**WORK INSTRUCTION:**
Output the line that contains "D3: diode 1N4001" and each line after it in the listing, exactly as they appear, through the very last line.
Start of Block
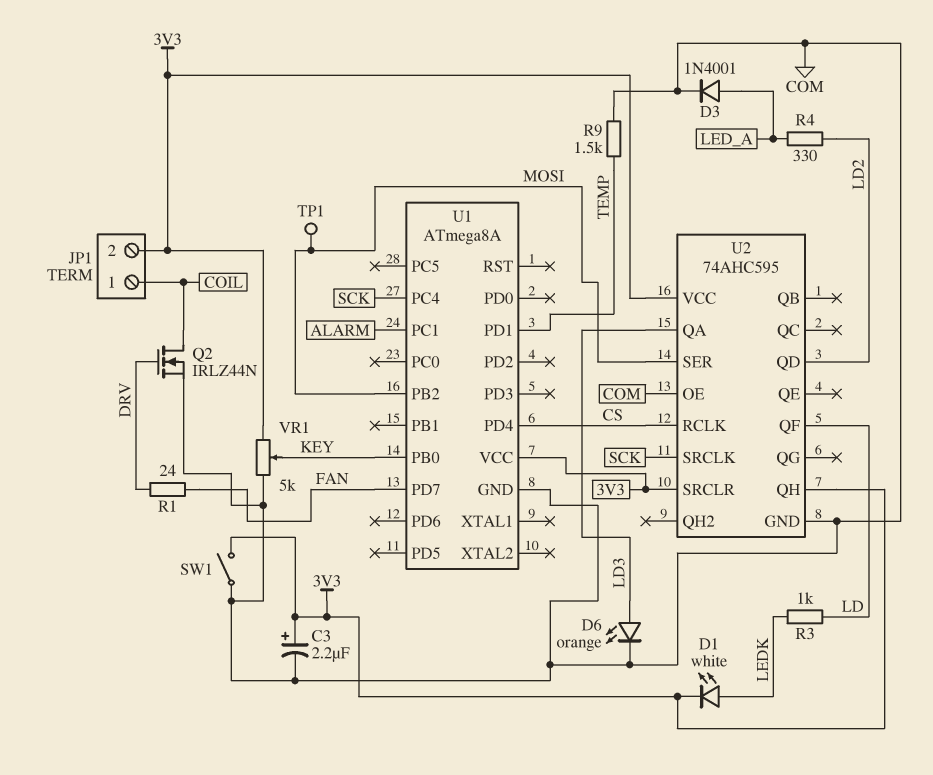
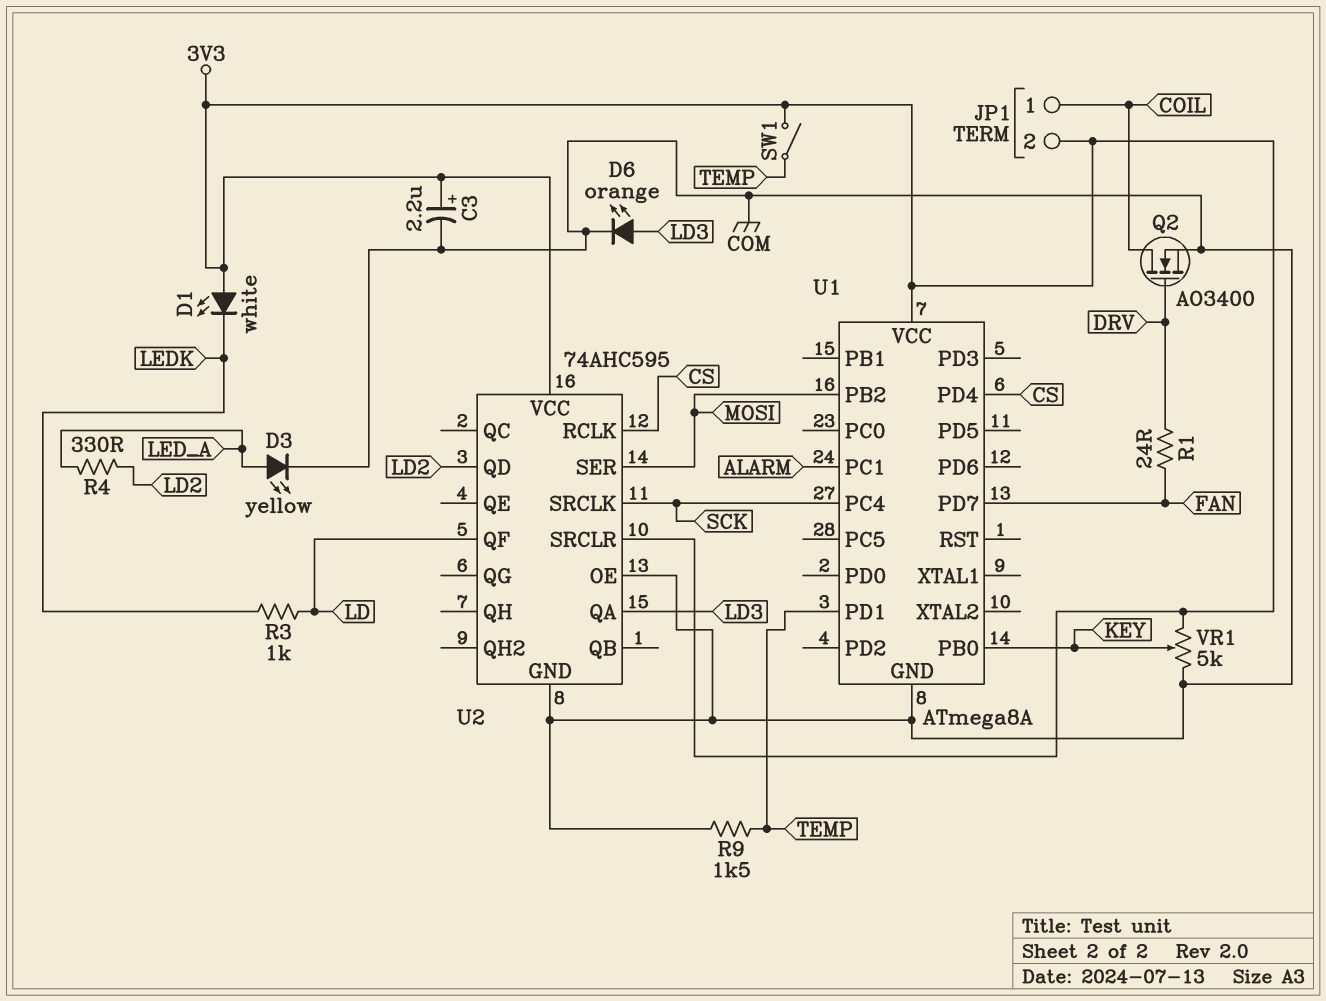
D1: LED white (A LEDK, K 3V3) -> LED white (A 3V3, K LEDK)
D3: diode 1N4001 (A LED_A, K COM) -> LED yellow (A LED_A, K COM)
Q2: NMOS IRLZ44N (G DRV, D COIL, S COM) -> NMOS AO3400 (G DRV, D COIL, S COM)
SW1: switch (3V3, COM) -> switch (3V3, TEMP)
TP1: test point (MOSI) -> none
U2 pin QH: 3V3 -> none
End of Block
**ANSWER TO THIS PROBLEM:**
D3: diode 1N4001 (A LED_A, K COM) -> LED yellow (A LED_A, K COM)
Q2: NMOS IRLZ44N (G DRV, D COIL, S COM) -> NMOS AO3400 (G DRV, D COIL, S COM)
SW1: switch (3V3, COM) -> switch (3V3, TEMP)
TP1: test point (MOSI) -> none
U2 pin QH: 3V3 -> none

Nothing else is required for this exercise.